- DIRECTIONS FOR THIS TASK -
Scan the listing beneath this sentence. Report each line with the word "square".

- RECORDS SUPPLIED -
● ● ● ● ● ● ●

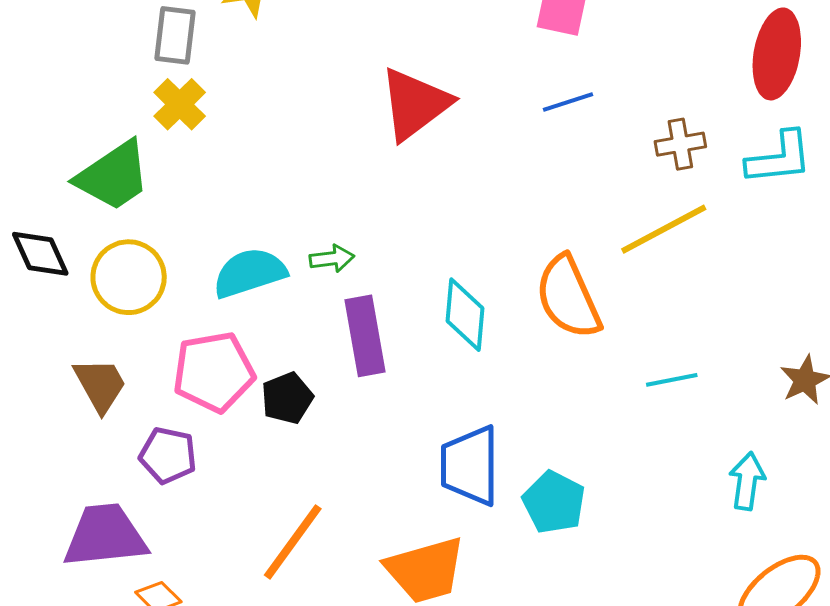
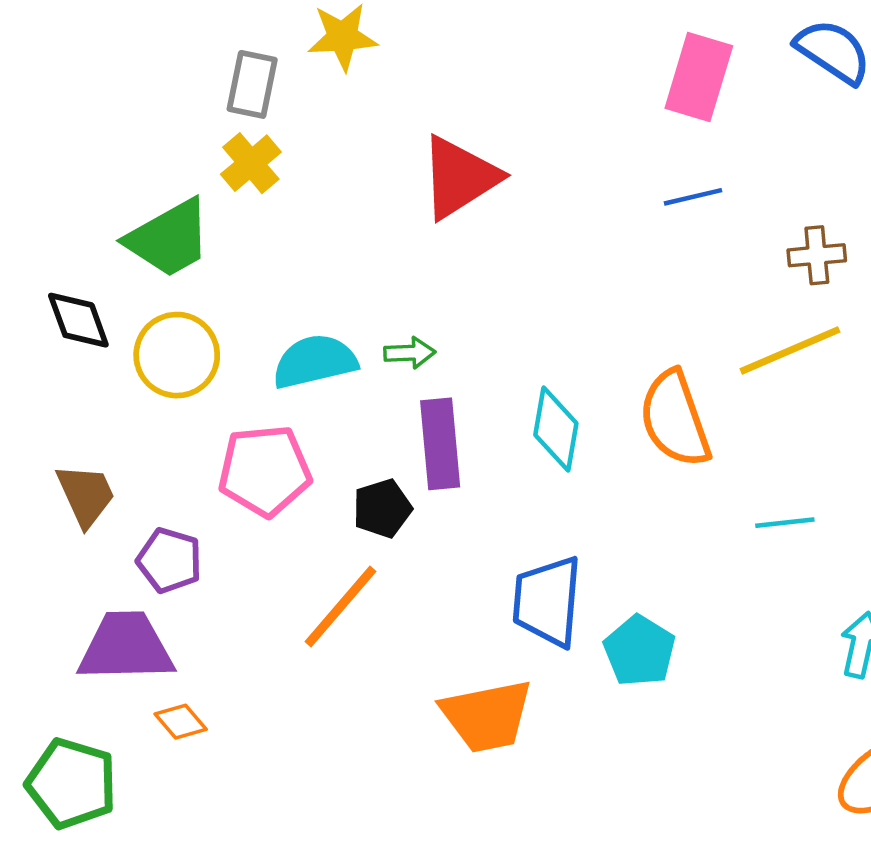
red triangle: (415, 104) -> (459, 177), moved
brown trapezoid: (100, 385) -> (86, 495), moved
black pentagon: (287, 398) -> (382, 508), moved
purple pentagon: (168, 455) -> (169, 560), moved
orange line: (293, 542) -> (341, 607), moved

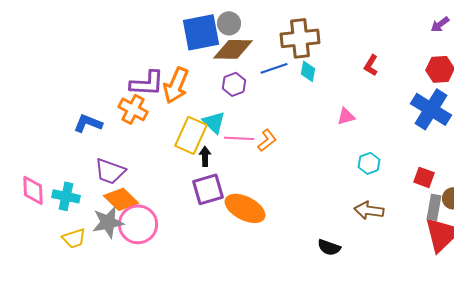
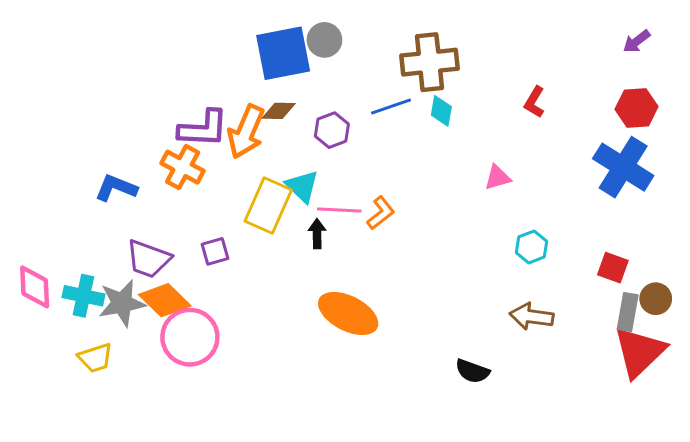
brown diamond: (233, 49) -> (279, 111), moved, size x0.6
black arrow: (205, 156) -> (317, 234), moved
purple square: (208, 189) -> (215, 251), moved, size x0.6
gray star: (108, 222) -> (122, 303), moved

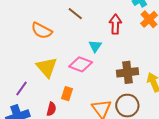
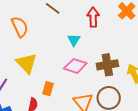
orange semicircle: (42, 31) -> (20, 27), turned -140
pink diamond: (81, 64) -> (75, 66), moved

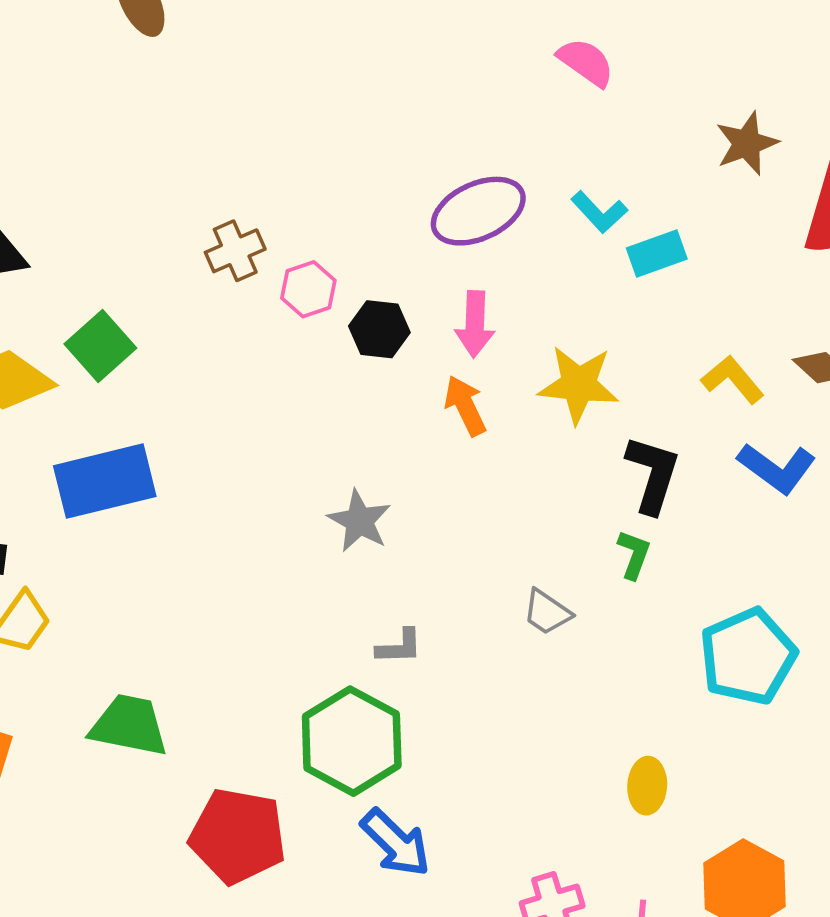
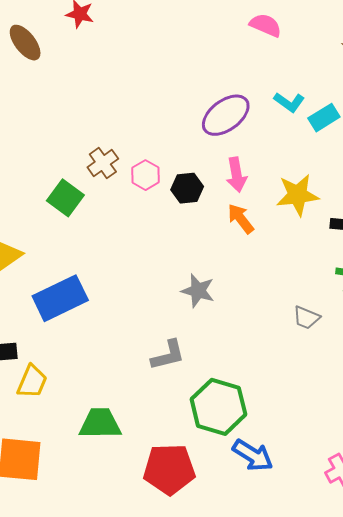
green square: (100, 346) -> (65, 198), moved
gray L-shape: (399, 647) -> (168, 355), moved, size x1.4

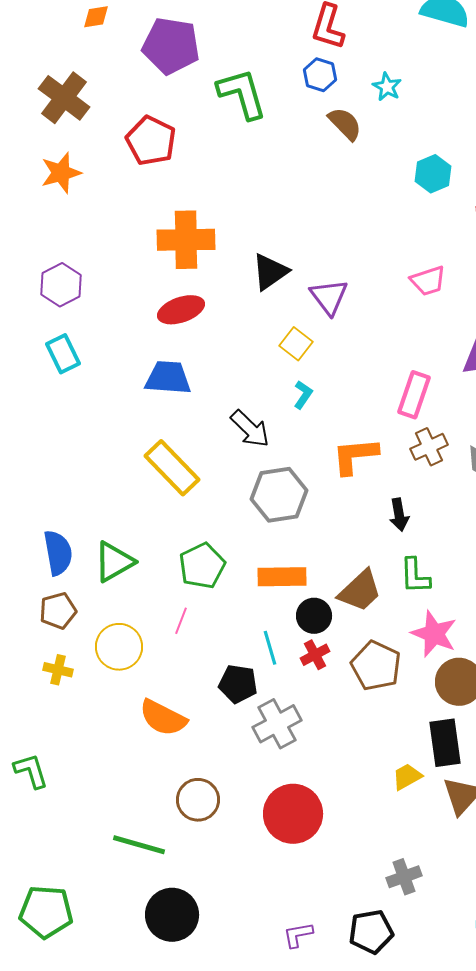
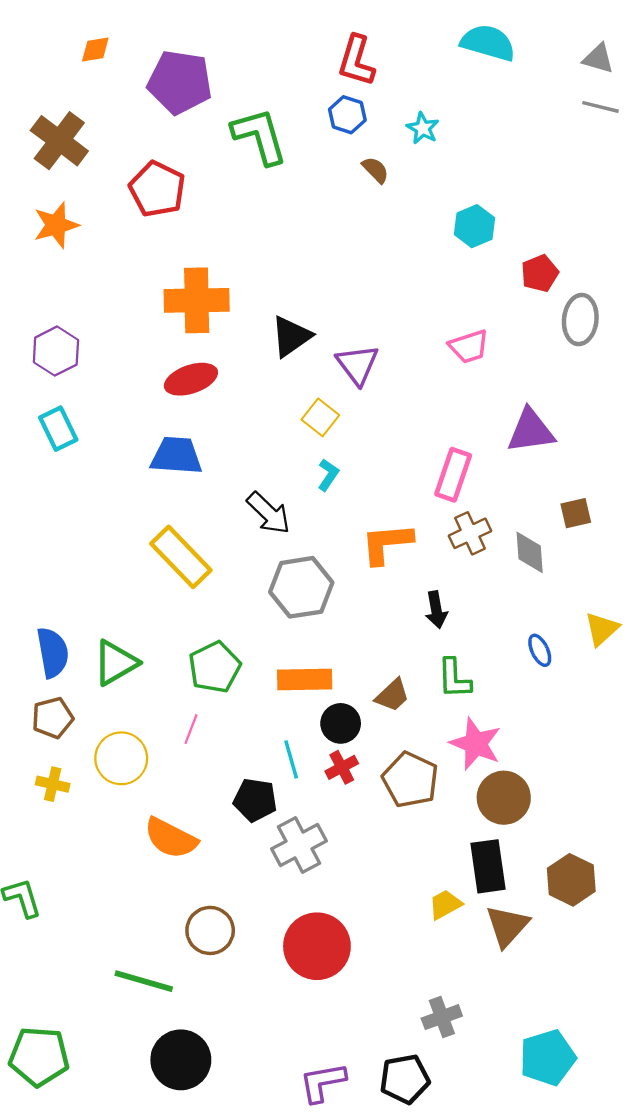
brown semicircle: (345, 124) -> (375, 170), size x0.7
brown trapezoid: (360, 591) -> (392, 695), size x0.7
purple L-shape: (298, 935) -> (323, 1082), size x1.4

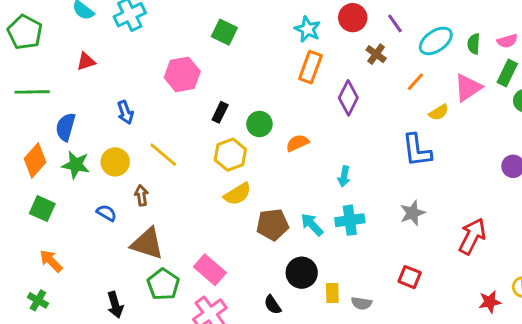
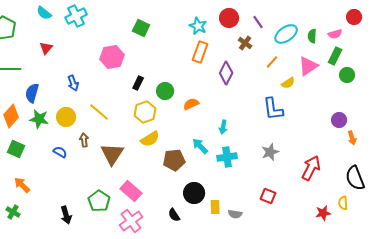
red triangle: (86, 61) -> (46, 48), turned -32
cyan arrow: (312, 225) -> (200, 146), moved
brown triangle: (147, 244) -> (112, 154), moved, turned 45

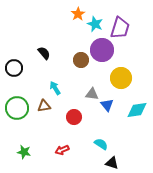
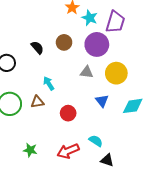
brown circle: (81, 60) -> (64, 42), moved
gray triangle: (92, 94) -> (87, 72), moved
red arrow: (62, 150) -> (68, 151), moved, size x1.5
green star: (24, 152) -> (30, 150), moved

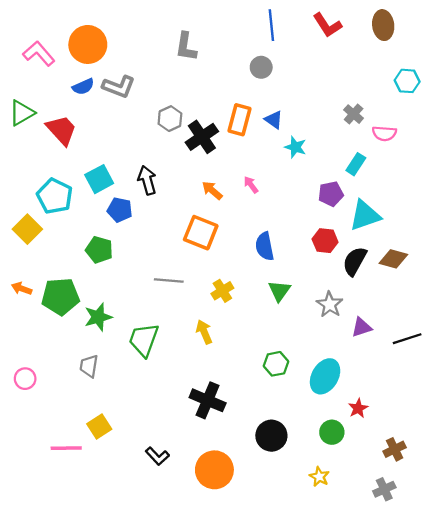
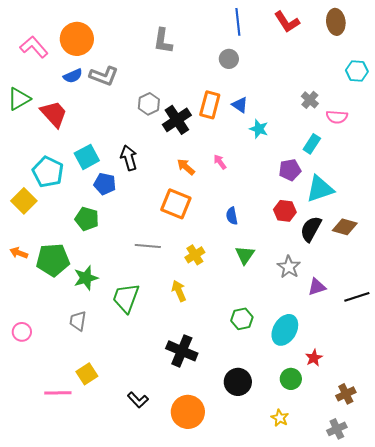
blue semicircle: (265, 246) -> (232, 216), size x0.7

● ● ● ● ● ● ●

- ANSWER SECTION -
purple square: (208, 189) -> (215, 251), moved, size x0.6
green square: (100, 346) -> (65, 198), moved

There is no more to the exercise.